_THE INPUT_.
_ _ _ _ _ _ _

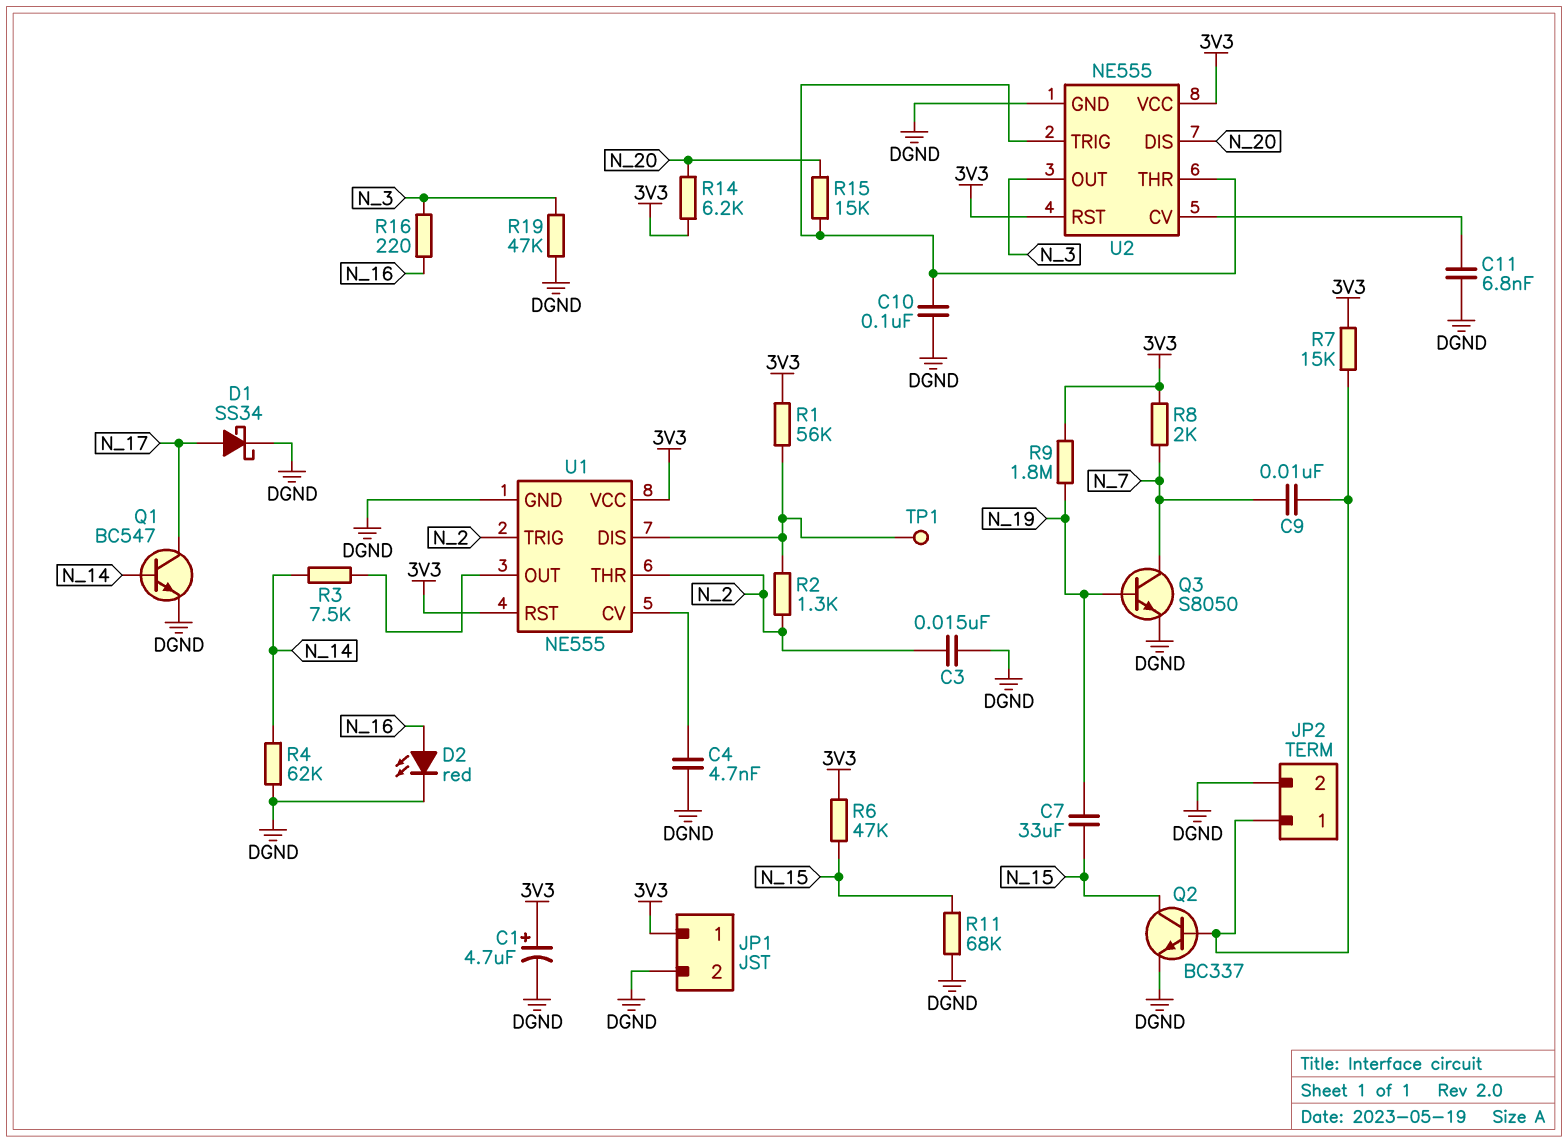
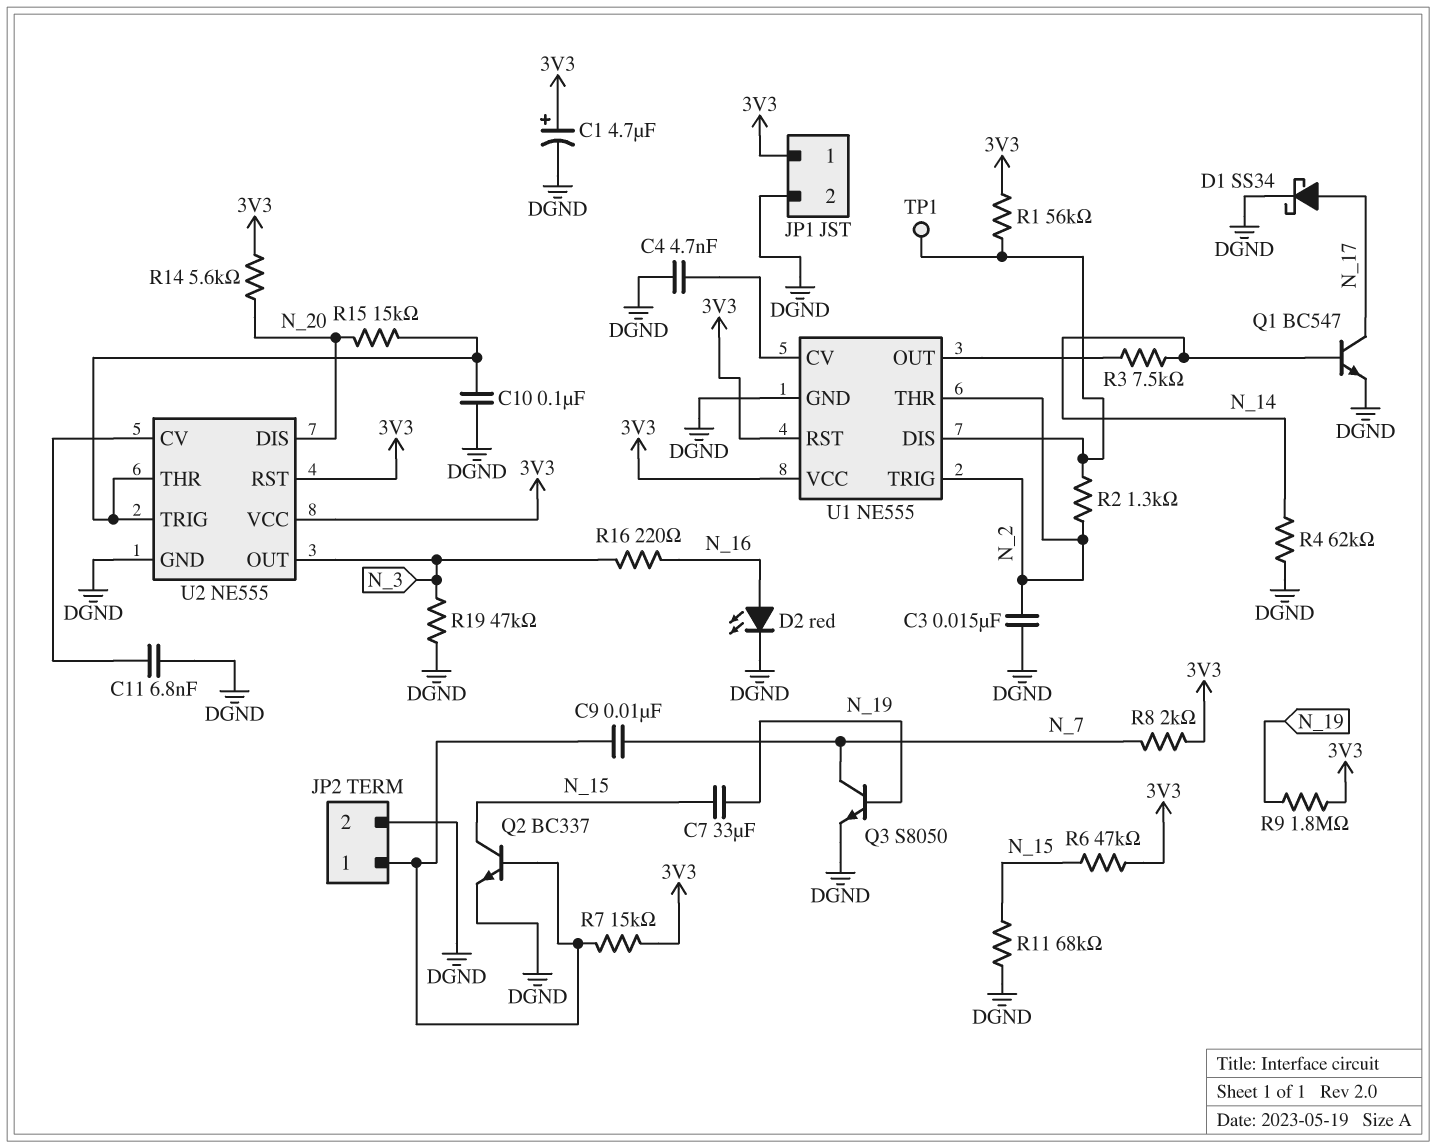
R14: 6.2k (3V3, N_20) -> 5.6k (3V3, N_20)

_ _ _ _ _ _ _

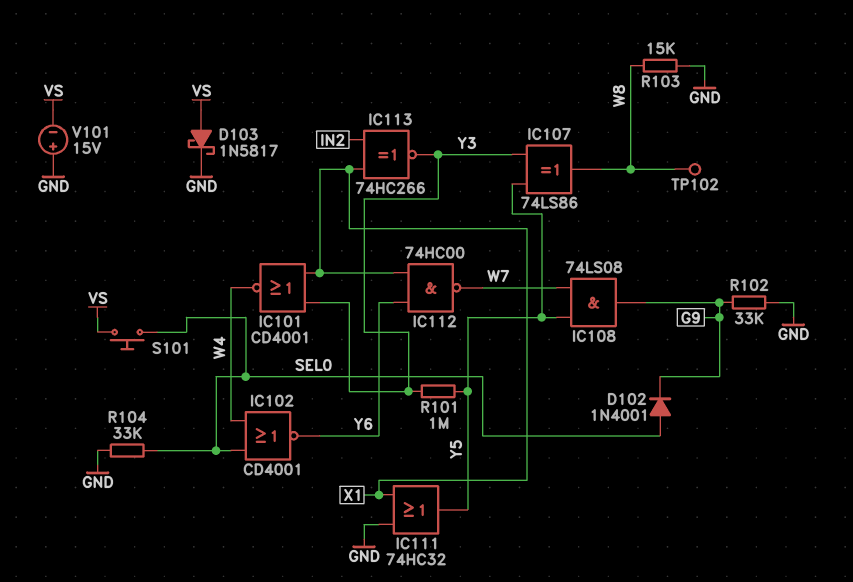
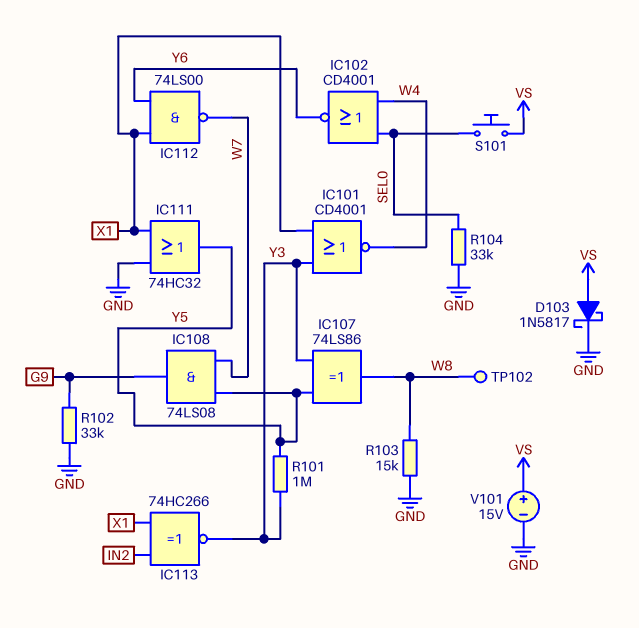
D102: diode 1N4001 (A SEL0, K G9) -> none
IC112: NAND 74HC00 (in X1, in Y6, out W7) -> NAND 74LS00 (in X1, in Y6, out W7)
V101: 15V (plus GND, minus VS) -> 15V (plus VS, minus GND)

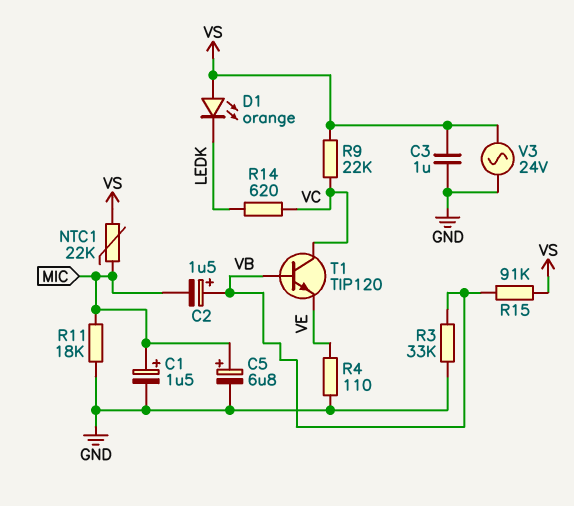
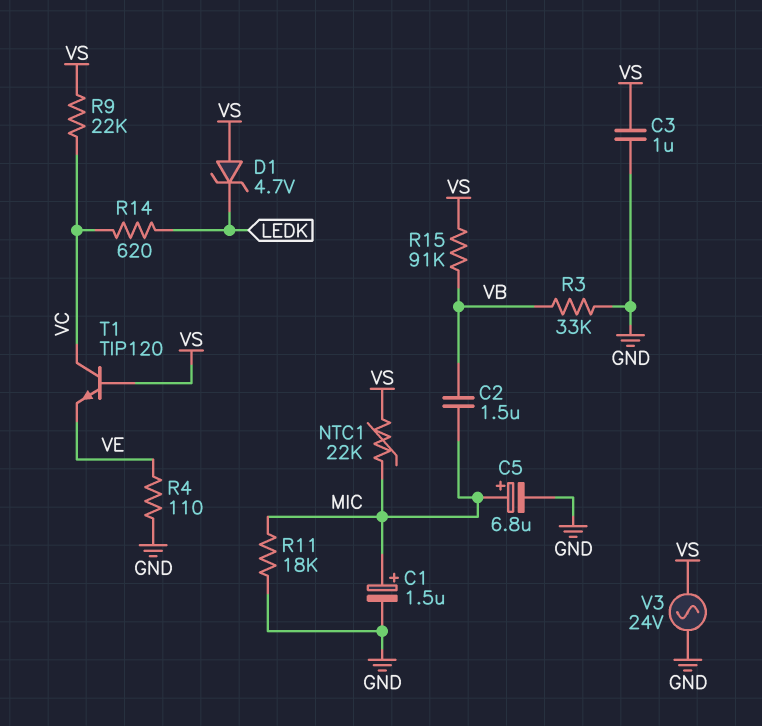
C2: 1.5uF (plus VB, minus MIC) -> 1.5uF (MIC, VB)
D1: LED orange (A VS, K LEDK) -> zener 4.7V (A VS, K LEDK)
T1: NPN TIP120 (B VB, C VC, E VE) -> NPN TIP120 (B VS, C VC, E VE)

_ _ _ _ _ _ _

_PROBLEM DESCRIPTION_. Check each line in the records above for the word "minus". Return those that have it.

_TASK RESPONSE_.
V101: 15V (plus GND, minus VS) -> 15V (plus VS, minus GND)
C2: 1.5uF (plus VB, minus MIC) -> 1.5uF (MIC, VB)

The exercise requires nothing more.